──────── Material for this exercise ────────
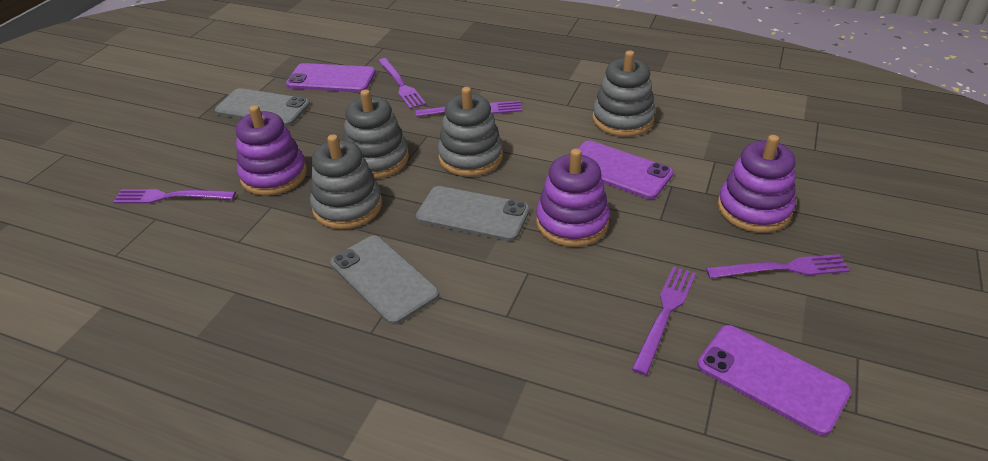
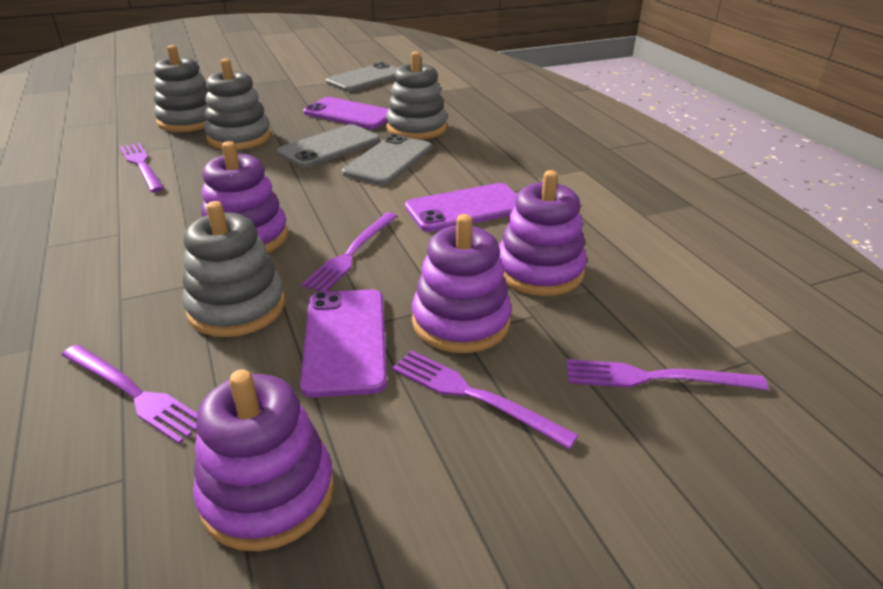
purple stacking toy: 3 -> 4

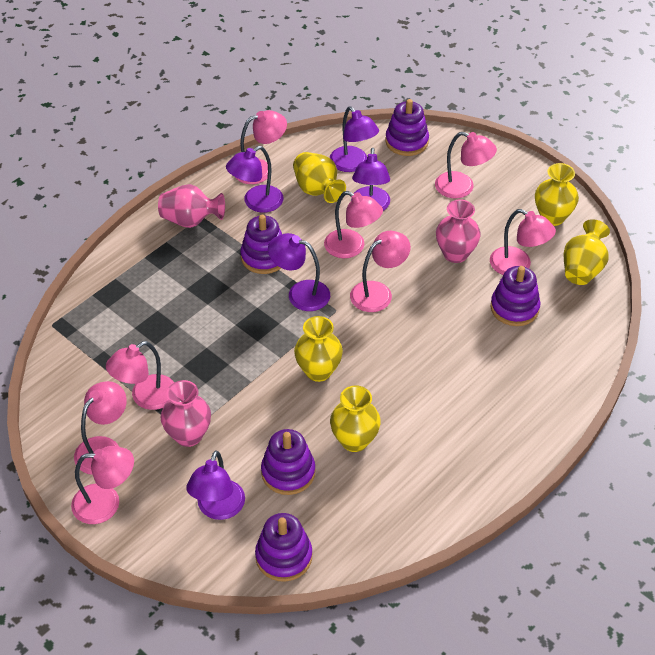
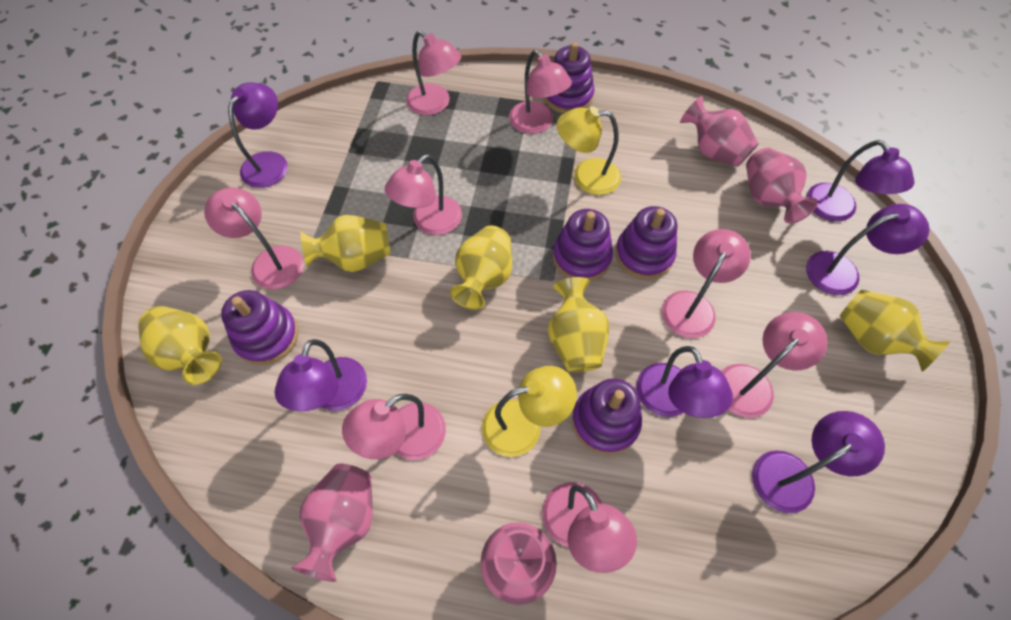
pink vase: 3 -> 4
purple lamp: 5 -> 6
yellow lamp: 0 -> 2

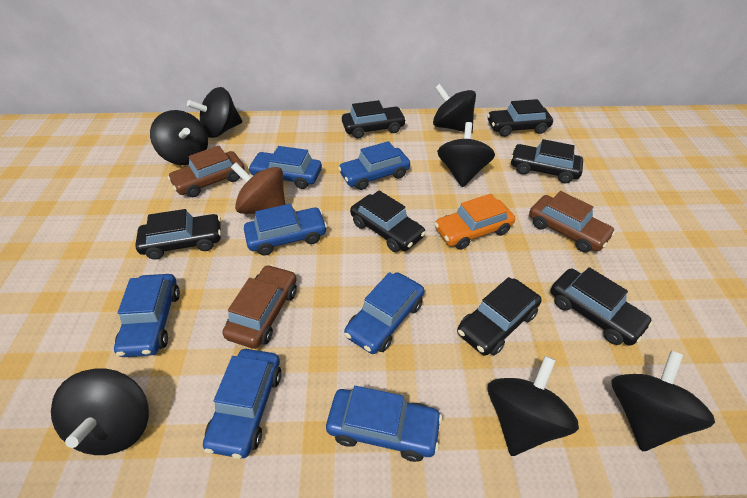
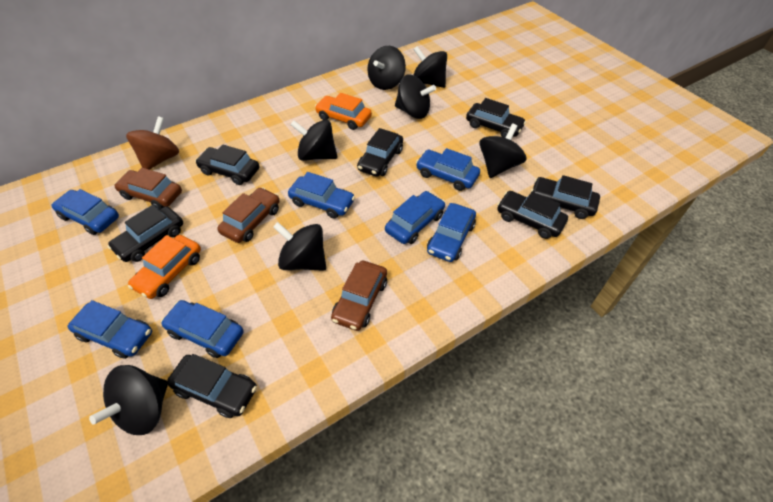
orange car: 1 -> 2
────────
**Directions**
In your copy of the listing above, reproduce each line exactly and omit all pictures.

**Response to the exercise**
purple stacking toy: 3 -> 4

pink vase: 3 -> 4
purple lamp: 5 -> 6
yellow lamp: 0 -> 2

orange car: 1 -> 2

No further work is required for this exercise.